* [Exercise objective]
Look below for the line containing "black battery [179,191,208,244]"; from there through the line containing "blue lamp [562,458,717,661]", both lines included, please set down each line exactly and nothing else.

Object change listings
►

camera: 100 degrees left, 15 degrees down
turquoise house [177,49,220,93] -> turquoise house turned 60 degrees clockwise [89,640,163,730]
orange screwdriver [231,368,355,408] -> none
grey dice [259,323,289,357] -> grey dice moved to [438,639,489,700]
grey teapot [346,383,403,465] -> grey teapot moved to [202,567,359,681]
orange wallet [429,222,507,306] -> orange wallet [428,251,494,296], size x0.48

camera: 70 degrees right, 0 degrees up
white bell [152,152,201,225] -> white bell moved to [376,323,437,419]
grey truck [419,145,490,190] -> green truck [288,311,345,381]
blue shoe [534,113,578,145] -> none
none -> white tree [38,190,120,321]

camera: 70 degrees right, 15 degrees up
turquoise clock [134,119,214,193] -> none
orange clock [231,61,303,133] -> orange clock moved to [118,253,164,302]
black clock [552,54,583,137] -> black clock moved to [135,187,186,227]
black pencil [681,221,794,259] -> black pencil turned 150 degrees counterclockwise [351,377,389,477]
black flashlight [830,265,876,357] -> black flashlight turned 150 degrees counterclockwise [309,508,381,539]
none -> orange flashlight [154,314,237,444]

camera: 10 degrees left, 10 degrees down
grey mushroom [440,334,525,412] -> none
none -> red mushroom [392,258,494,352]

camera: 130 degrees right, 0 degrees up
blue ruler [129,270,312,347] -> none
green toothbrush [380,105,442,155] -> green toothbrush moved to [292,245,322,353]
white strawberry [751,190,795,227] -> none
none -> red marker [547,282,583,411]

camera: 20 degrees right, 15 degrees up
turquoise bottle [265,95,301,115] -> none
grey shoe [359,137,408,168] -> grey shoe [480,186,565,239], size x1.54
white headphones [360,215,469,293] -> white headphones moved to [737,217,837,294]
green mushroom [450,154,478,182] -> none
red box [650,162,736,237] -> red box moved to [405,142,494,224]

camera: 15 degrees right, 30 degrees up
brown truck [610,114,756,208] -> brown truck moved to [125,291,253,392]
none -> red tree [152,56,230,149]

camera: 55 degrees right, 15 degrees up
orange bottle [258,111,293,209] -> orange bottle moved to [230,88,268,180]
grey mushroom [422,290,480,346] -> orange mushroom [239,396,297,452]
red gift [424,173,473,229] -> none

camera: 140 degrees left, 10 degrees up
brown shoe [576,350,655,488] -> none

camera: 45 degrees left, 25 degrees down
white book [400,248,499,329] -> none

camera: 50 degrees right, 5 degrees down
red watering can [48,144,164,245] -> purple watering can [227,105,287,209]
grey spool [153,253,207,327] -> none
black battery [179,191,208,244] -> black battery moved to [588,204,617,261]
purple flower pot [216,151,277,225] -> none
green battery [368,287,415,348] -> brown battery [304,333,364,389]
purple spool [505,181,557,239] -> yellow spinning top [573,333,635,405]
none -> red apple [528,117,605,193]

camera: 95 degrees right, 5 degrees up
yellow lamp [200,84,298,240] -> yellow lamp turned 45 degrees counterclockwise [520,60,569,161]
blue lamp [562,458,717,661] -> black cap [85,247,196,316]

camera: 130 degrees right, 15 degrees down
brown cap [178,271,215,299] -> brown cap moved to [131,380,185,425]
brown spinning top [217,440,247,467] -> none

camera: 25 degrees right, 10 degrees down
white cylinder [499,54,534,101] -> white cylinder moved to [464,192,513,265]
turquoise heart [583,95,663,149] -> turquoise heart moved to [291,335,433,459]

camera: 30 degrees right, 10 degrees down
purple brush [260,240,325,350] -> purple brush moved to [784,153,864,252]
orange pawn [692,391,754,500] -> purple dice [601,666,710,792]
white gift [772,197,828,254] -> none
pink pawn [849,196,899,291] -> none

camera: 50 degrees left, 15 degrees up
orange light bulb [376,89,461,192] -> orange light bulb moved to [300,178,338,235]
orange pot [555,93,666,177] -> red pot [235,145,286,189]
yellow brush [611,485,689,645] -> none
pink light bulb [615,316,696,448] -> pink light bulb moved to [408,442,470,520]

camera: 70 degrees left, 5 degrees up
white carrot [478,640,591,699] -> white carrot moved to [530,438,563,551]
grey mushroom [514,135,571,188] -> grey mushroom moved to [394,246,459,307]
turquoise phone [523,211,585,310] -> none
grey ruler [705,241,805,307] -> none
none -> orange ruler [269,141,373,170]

◄

* [Your solution]
black battery [179,191,208,244] -> black battery moved to [588,204,617,261]
purple flower pot [216,151,277,225] -> none
green battery [368,287,415,348] -> brown battery [304,333,364,389]
purple spool [505,181,557,239] -> yellow spinning top [573,333,635,405]
none -> red apple [528,117,605,193]

camera: 95 degrees right, 5 degrees up
yellow lamp [200,84,298,240] -> yellow lamp turned 45 degrees counterclockwise [520,60,569,161]
blue lamp [562,458,717,661] -> black cap [85,247,196,316]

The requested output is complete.